Data:
◇ ◇ ◇
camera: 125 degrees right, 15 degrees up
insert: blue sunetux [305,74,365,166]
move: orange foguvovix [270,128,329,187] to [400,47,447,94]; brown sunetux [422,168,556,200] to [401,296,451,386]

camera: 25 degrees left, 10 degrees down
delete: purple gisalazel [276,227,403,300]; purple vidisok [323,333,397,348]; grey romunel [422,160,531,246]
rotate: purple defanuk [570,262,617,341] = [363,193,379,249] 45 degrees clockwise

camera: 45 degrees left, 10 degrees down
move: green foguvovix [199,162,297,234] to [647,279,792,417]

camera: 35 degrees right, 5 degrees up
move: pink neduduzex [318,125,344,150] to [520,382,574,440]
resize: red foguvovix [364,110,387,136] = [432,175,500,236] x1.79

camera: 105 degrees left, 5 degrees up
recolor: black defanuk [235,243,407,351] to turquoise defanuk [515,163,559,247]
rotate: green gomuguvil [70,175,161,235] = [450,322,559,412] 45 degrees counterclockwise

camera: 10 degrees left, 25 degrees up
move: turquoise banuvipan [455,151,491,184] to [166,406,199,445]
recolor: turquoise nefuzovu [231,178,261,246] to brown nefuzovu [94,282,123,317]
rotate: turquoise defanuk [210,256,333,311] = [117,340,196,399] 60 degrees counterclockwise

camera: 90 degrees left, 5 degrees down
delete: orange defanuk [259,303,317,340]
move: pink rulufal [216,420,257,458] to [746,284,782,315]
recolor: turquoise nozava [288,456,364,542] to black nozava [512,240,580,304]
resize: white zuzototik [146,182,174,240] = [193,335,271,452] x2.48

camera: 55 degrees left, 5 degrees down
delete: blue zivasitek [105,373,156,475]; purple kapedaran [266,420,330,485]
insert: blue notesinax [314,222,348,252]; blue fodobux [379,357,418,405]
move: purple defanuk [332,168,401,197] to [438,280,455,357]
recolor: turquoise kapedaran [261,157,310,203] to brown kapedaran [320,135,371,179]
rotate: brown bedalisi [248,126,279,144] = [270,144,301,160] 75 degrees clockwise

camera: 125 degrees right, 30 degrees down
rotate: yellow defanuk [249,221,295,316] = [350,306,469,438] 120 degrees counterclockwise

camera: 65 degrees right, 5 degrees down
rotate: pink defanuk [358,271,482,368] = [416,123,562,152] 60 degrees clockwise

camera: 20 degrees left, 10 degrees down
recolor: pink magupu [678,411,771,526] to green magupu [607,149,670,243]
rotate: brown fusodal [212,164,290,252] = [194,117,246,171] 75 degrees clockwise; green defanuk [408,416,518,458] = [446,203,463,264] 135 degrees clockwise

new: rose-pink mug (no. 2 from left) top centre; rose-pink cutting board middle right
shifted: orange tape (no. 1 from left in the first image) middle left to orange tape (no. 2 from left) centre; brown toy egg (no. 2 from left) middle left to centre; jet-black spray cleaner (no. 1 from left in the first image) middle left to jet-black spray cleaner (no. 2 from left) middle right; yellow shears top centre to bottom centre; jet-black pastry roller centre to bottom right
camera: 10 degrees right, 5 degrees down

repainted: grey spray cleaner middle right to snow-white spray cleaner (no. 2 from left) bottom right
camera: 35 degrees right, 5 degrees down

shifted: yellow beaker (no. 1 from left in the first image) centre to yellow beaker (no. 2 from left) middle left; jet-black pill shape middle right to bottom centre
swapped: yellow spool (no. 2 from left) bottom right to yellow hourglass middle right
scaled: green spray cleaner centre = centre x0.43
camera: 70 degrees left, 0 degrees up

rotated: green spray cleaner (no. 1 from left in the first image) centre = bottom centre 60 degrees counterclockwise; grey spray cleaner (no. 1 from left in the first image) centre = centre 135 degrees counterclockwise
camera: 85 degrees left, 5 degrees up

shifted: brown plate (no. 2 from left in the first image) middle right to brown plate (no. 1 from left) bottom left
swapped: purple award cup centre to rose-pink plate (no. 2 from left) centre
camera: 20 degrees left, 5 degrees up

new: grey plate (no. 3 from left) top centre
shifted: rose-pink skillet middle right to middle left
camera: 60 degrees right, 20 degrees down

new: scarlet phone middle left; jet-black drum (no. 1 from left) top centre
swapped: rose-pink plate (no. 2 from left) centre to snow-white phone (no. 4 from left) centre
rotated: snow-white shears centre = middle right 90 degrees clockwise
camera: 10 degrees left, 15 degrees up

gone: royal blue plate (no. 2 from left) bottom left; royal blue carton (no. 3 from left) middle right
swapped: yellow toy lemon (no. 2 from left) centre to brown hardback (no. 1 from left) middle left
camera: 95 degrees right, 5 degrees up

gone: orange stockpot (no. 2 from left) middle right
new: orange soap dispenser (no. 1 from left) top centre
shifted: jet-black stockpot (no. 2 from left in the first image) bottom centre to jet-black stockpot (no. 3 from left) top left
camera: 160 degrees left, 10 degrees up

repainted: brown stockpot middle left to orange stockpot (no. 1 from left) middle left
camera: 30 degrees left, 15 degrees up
◇ ◇ ◇
Exercise details: A complete and exact reproduction of the data is needed.

Written solution:
camera: 125 degrees right, 15 degrees up
insert: blue sunetux [305,74,365,166]
move: orange foguvovix [270,128,329,187] to [400,47,447,94]; brown sunetux [422,168,556,200] to [401,296,451,386]

camera: 25 degrees left, 10 degrees down
delete: purple gisalazel [276,227,403,300]; purple vidisok [323,333,397,348]; grey romunel [422,160,531,246]
rotate: purple defanuk [570,262,617,341] = [363,193,379,249] 45 degrees clockwise

camera: 45 degrees left, 10 degrees down
move: green foguvovix [199,162,297,234] to [647,279,792,417]

camera: 35 degrees right, 5 degrees up
move: pink neduduzex [318,125,344,150] to [520,382,574,440]
resize: red foguvovix [364,110,387,136] = [432,175,500,236] x1.79

camera: 105 degrees left, 5 degrees up
recolor: black defanuk [235,243,407,351] to turquoise defanuk [515,163,559,247]
rotate: green gomuguvil [70,175,161,235] = [450,322,559,412] 45 degrees counterclockwise

camera: 10 degrees left, 25 degrees up
move: turquoise banuvipan [455,151,491,184] to [166,406,199,445]
recolor: turquoise nefuzovu [231,178,261,246] to brown nefuzovu [94,282,123,317]
rotate: turquoise defanuk [210,256,333,311] = [117,340,196,399] 60 degrees counterclockwise

camera: 90 degrees left, 5 degrees down
delete: orange defanuk [259,303,317,340]
move: pink rulufal [216,420,257,458] to [746,284,782,315]
recolor: turquoise nozava [288,456,364,542] to black nozava [512,240,580,304]
resize: white zuzototik [146,182,174,240] = [193,335,271,452] x2.48

camera: 55 degrees left, 5 degrees down
delete: blue zivasitek [105,373,156,475]; purple kapedaran [266,420,330,485]
insert: blue notesinax [314,222,348,252]; blue fodobux [379,357,418,405]
move: purple defanuk [332,168,401,197] to [438,280,455,357]
recolor: turquoise kapedaran [261,157,310,203] to brown kapedaran [320,135,371,179]
rotate: brown bedalisi [248,126,279,144] = [270,144,301,160] 75 degrees clockwise

camera: 125 degrees right, 30 degrees down
rotate: yellow defanuk [249,221,295,316] = [350,306,469,438] 120 degrees counterclockwise

camera: 65 degrees right, 5 degrees down
rotate: pink defanuk [358,271,482,368] = [416,123,562,152] 60 degrees clockwise

camera: 20 degrees left, 10 degrees down
recolor: pink magupu [678,411,771,526] to green magupu [607,149,670,243]
rotate: brown fusodal [212,164,290,252] = [194,117,246,171] 75 degrees clockwise; green defanuk [408,416,518,458] = [446,203,463,264] 135 degrees clockwise

new: rose-pink mug (no. 2 from left) top centre; rose-pink cutting board middle right
shifted: orange tape (no. 1 from left in the first image) middle left to orange tape (no. 2 from left) centre; brown toy egg (no. 2 from left) middle left to centre; jet-black spray cleaner (no. 1 from left in the first image) middle left to jet-black spray cleaner (no. 2 from left) middle right; yellow shears top centre to bottom centre; jet-black pastry roller centre to bottom right
camera: 10 degrees right, 5 degrees down

repainted: grey spray cleaner middle right to snow-white spray cleaner (no. 2 from left) bottom right
camera: 35 degrees right, 5 degrees down

shifted: yellow beaker (no. 1 from left in the first image) centre to yellow beaker (no. 2 from left) middle left; jet-black pill shape middle right to bottom centre
swapped: yellow spool (no. 2 from left) bottom right to yellow hourglass middle right
scaled: green spray cleaner centre = centre x0.43
camera: 70 degrees left, 0 degrees up

rotated: green spray cleaner (no. 1 from left in the first image) centre = bottom centre 60 degrees counterclockwise; grey spray cleaner (no. 1 from left in the first image) centre = centre 135 degrees counterclockwise
camera: 85 degrees left, 5 degrees up

shifted: brown plate (no. 2 from left in the first image) middle right to brown plate (no. 1 from left) bottom left
swapped: purple award cup centre to rose-pink plate (no. 2 from left) centre
camera: 20 degrees left, 5 degrees up

new: grey plate (no. 3 from left) top centre
shifted: rose-pink skillet middle right to middle left
camera: 60 degrees right, 20 degrees down

new: scarlet phone middle left; jet-black drum (no. 1 from left) top centre
swapped: rose-pink plate (no. 2 from left) centre to snow-white phone (no. 4 from left) centre
rotated: snow-white shears centre = middle right 90 degrees clockwise
camera: 10 degrees left, 15 degrees up

gone: royal blue plate (no. 2 from left) bottom left; royal blue carton (no. 3 from left) middle right
swapped: yellow toy lemon (no. 2 from left) centre to brown hardback (no. 1 from left) middle left
camera: 95 degrees right, 5 degrees up

gone: orange stockpot (no. 2 from left) middle right
new: orange soap dispenser (no. 1 from left) top centre
shifted: jet-black stockpot (no. 2 from left in the first image) bottom centre to jet-black stockpot (no. 3 from left) top left
camera: 160 degrees left, 10 degrees up

repainted: brown stockpot middle left to orange stockpot (no. 1 from left) middle left
camera: 30 degrees left, 15 degrees up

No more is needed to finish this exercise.